- Exercise description
Nothing but the lines from the one containing "turquoise donut: 3 -> 1" through the last line of the entries should appear in the output, each verbatim.

Items listed in a dataset:
>>>
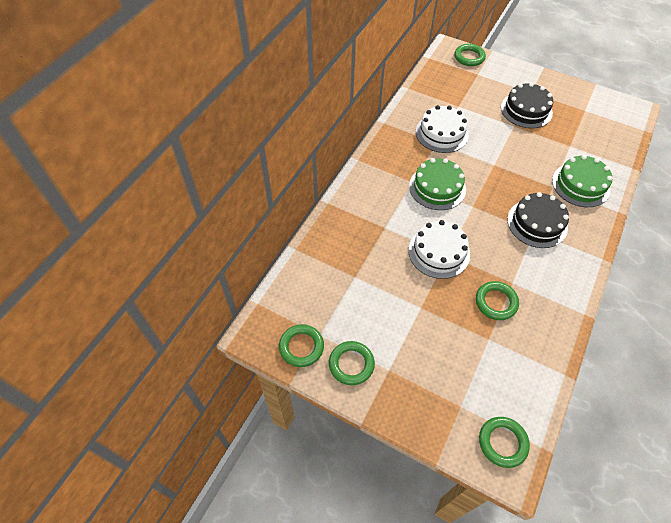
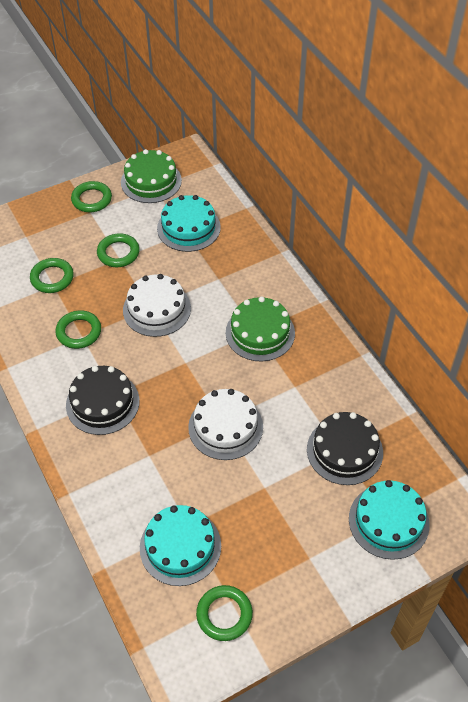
turquoise cake: 0 -> 3

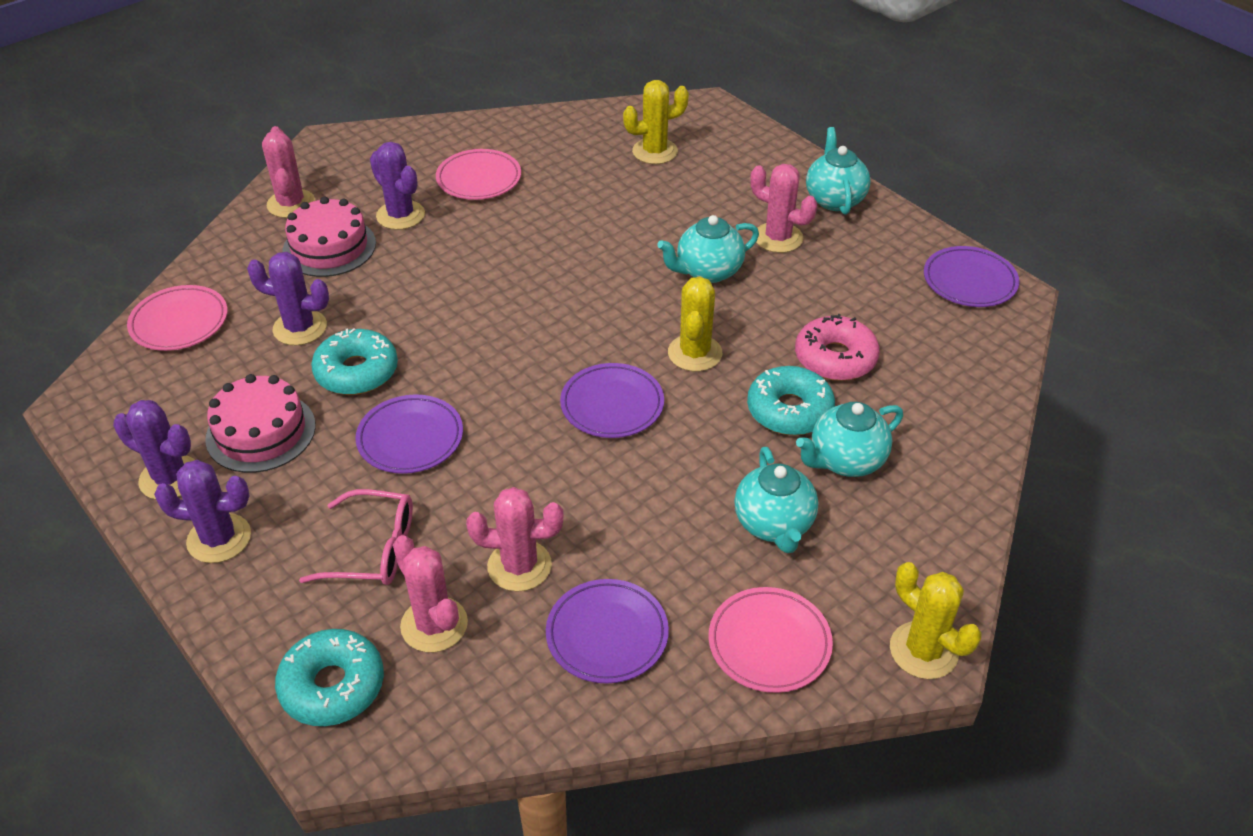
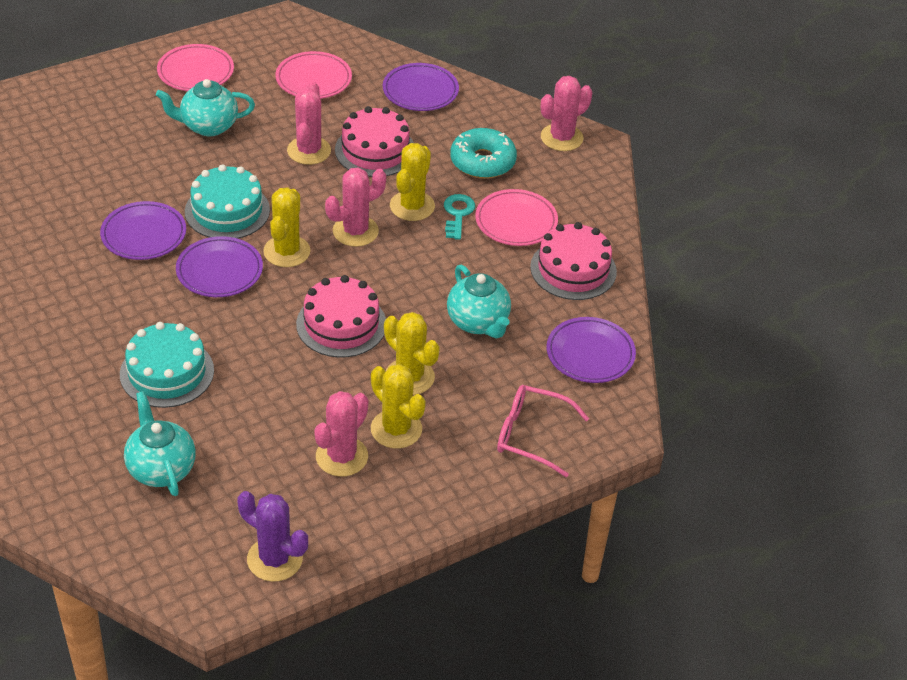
pink cake: 2 -> 3
pink donut: 1 -> 0
purple cactus: 4 -> 1
turquoise cake: 0 -> 2
turquoise donut: 3 -> 1
turquoise key: 0 -> 1
turquoise teapot: 4 -> 3
yellow cactus: 3 -> 4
<<<
- Solution below
turquoise donut: 3 -> 1
turquoise key: 0 -> 1
turquoise teapot: 4 -> 3
yellow cactus: 3 -> 4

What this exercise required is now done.